Items listed in a dataset:
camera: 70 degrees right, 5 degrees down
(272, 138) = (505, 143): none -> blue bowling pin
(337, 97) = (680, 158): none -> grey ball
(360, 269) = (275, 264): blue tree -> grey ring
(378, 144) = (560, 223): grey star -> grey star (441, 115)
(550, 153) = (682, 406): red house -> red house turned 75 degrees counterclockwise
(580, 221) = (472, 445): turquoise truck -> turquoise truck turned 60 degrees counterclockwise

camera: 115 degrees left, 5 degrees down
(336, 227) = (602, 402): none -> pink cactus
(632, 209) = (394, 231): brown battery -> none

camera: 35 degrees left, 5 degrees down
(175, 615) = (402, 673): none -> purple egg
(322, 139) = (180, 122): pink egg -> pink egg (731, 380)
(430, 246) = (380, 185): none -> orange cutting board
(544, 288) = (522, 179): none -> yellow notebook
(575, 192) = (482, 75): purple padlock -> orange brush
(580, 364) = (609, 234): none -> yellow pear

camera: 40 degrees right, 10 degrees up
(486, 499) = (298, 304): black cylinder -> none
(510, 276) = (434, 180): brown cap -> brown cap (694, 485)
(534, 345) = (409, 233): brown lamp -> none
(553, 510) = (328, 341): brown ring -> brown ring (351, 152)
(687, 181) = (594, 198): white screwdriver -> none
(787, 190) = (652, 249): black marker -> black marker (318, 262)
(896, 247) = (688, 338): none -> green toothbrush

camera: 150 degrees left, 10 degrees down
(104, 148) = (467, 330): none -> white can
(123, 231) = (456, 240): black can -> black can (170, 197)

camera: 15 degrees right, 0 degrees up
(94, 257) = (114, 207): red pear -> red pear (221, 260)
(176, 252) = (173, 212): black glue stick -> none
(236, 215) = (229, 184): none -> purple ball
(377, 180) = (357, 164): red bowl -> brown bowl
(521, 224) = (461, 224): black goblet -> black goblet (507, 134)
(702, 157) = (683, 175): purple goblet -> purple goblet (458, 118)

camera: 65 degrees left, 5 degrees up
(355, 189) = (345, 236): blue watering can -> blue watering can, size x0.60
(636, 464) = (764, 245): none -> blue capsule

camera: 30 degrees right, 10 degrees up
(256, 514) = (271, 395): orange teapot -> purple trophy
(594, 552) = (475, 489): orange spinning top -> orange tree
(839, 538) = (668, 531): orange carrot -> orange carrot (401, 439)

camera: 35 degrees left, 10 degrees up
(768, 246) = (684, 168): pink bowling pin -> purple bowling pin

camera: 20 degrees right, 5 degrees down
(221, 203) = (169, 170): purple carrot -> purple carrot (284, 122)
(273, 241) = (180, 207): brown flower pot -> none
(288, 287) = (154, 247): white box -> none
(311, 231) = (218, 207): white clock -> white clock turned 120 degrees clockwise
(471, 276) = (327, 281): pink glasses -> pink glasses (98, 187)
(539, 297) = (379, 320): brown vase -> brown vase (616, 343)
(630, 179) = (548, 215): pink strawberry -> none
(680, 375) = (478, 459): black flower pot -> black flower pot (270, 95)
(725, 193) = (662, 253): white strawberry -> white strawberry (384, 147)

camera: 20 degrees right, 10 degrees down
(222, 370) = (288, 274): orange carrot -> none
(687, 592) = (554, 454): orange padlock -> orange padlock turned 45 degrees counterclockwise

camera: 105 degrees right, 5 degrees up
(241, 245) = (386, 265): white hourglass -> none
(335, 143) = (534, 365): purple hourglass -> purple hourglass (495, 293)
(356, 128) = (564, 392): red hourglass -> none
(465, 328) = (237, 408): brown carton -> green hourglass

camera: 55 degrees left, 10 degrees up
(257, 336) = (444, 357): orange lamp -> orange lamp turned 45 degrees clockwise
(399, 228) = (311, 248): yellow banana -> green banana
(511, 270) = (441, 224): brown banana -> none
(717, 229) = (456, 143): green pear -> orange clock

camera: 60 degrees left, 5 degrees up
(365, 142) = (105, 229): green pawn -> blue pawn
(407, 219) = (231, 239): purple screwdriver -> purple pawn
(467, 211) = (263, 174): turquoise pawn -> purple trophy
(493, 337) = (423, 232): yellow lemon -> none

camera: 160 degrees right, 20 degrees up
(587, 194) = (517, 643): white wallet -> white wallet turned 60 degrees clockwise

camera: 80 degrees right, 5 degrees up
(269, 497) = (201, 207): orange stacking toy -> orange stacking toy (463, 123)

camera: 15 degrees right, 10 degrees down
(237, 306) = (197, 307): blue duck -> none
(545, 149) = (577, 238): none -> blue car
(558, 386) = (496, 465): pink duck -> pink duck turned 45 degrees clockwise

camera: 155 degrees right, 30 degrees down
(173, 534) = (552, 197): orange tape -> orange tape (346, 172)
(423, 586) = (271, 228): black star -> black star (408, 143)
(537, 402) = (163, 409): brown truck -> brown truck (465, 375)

EXERCISE PROMPT:
Retype, exactly and in full, the lines above from the one containing "(236, 215) = (229, 184): none -> purple ball" through the one containing "(702, 157) = (683, 175): purple".

RESPONSE FOR THIS EXERCISE:
(236, 215) = (229, 184): none -> purple ball
(377, 180) = (357, 164): red bowl -> brown bowl
(521, 224) = (461, 224): black goblet -> black goblet (507, 134)
(702, 157) = (683, 175): purple goblet -> purple goblet (458, 118)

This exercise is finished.